YOUR GOAL -> Taking the listing below, restate word for word each line from the line with "PIR2 pin OUT: D2 -> D9" to the line with "SCALE pin SCK: D5 -> D1", ends included, and stop there.

########################################

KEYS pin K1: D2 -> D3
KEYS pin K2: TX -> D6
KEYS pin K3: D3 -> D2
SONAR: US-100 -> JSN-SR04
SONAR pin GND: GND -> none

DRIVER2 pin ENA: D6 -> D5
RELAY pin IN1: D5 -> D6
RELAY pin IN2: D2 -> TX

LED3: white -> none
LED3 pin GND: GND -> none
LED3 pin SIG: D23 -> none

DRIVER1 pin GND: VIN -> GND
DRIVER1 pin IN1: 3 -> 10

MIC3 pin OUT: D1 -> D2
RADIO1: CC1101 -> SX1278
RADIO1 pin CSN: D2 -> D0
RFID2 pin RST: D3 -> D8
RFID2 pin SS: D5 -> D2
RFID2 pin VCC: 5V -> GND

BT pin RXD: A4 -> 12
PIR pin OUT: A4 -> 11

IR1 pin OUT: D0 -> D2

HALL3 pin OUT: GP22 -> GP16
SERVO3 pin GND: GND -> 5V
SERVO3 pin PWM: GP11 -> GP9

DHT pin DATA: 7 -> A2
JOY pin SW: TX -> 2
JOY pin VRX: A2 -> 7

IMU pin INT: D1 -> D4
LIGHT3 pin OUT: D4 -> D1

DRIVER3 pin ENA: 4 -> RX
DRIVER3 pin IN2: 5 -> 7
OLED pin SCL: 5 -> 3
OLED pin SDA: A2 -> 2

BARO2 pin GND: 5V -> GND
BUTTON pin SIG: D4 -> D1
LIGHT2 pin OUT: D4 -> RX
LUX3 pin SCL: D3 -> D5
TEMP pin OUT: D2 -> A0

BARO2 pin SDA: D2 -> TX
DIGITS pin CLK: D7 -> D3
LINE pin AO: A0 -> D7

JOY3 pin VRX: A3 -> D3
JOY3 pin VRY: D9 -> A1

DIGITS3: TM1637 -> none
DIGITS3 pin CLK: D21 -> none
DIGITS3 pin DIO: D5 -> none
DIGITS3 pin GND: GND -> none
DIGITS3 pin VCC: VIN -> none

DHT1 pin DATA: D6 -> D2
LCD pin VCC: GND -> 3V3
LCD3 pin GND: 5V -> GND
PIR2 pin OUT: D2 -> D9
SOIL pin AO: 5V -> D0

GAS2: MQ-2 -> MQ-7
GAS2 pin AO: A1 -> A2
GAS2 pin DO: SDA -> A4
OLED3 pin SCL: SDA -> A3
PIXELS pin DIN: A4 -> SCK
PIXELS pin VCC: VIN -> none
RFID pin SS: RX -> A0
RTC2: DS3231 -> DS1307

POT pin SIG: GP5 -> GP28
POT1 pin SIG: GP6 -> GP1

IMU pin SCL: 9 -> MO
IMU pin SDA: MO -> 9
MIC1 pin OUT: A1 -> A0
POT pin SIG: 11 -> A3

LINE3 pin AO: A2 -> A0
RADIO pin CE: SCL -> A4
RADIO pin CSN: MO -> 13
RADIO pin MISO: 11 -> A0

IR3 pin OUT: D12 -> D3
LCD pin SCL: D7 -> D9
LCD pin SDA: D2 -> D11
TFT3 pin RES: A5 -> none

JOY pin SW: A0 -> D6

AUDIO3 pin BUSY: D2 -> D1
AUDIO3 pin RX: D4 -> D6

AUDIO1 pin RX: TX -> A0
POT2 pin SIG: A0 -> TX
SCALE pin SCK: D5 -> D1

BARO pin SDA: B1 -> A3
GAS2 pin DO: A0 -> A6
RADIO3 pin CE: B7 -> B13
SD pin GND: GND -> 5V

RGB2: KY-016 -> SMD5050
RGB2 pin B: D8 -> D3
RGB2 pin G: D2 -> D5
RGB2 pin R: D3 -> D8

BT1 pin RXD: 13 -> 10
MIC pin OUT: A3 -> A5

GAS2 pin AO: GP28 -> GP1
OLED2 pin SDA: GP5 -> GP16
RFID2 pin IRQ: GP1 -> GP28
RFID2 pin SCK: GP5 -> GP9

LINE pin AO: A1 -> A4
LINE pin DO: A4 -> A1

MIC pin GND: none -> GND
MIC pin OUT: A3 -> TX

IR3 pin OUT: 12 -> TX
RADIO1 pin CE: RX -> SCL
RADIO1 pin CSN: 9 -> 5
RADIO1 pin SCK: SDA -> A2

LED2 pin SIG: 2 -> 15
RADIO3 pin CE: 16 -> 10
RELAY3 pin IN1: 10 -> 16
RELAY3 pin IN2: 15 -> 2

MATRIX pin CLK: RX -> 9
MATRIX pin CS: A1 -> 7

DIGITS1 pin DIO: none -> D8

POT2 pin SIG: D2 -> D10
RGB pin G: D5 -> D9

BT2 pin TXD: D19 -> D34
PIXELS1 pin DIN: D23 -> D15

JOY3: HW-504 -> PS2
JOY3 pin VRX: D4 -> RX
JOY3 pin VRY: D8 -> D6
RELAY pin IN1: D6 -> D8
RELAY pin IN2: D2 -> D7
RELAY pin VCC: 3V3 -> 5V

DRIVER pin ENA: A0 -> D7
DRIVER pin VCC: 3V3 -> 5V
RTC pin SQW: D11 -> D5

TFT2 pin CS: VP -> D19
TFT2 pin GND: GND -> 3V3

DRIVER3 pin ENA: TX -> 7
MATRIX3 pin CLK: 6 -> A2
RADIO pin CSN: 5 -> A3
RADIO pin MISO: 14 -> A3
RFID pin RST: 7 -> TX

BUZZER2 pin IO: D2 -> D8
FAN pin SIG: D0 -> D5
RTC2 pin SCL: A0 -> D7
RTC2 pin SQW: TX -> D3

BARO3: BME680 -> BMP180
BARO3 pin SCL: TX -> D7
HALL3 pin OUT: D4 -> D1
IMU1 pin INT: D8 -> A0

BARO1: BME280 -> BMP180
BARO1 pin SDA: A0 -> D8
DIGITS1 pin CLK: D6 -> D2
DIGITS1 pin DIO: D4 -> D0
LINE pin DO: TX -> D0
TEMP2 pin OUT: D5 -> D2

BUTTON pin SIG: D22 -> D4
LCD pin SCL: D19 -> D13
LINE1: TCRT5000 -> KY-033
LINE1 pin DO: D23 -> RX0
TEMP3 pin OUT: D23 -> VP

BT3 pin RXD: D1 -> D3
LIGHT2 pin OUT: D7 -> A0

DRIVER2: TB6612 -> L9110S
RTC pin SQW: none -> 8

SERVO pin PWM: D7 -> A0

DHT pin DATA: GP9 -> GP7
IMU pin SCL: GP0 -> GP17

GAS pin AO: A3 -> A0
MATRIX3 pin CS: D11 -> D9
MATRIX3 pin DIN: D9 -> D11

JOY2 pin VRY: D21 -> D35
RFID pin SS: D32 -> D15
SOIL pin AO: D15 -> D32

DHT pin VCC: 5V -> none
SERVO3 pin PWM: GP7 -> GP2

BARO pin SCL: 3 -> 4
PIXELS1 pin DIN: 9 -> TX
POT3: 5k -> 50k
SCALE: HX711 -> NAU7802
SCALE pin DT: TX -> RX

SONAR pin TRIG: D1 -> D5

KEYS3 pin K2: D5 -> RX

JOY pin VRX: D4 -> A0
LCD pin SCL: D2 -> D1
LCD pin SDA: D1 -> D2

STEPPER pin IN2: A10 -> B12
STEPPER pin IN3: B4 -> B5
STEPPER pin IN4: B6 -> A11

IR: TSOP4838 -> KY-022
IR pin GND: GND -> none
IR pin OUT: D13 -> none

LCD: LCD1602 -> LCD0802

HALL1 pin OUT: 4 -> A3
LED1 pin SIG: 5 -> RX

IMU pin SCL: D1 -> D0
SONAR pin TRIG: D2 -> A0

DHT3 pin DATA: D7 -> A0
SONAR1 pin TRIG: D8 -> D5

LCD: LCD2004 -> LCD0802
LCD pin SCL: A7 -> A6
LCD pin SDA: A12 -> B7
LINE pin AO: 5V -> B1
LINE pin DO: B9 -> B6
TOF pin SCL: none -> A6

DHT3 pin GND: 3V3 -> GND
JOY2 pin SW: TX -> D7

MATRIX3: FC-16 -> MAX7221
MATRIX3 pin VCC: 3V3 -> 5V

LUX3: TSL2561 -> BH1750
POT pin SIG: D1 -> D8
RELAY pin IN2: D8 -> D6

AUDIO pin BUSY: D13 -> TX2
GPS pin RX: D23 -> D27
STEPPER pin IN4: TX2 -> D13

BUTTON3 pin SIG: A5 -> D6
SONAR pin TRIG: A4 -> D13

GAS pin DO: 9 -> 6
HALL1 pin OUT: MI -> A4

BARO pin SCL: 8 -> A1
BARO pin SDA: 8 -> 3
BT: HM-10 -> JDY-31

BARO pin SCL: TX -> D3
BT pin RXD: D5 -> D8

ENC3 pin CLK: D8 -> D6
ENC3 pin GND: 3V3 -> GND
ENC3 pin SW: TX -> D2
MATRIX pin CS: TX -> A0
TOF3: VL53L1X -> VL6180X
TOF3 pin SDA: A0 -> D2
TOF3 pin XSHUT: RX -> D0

########################################

SOLUTION FOR THIS TASK ->
PIR2 pin OUT: D2 -> D9
SOIL pin AO: 5V -> D0

GAS2: MQ-2 -> MQ-7
GAS2 pin AO: A1 -> A2
GAS2 pin DO: SDA -> A4
OLED3 pin SCL: SDA -> A3
PIXELS pin DIN: A4 -> SCK
PIXELS pin VCC: VIN -> none
RFID pin SS: RX -> A0
RTC2: DS3231 -> DS1307

POT pin SIG: GP5 -> GP28
POT1 pin SIG: GP6 -> GP1

IMU pin SCL: 9 -> MO
IMU pin SDA: MO -> 9
MIC1 pin OUT: A1 -> A0
POT pin SIG: 11 -> A3

LINE3 pin AO: A2 -> A0
RADIO pin CE: SCL -> A4
RADIO pin CSN: MO -> 13
RADIO pin MISO: 11 -> A0

IR3 pin OUT: D12 -> D3
LCD pin SCL: D7 -> D9
LCD pin SDA: D2 -> D11
TFT3 pin RES: A5 -> none

JOY pin SW: A0 -> D6

AUDIO3 pin BUSY: D2 -> D1
AUDIO3 pin RX: D4 -> D6

AUDIO1 pin RX: TX -> A0
POT2 pin SIG: A0 -> TX
SCALE pin SCK: D5 -> D1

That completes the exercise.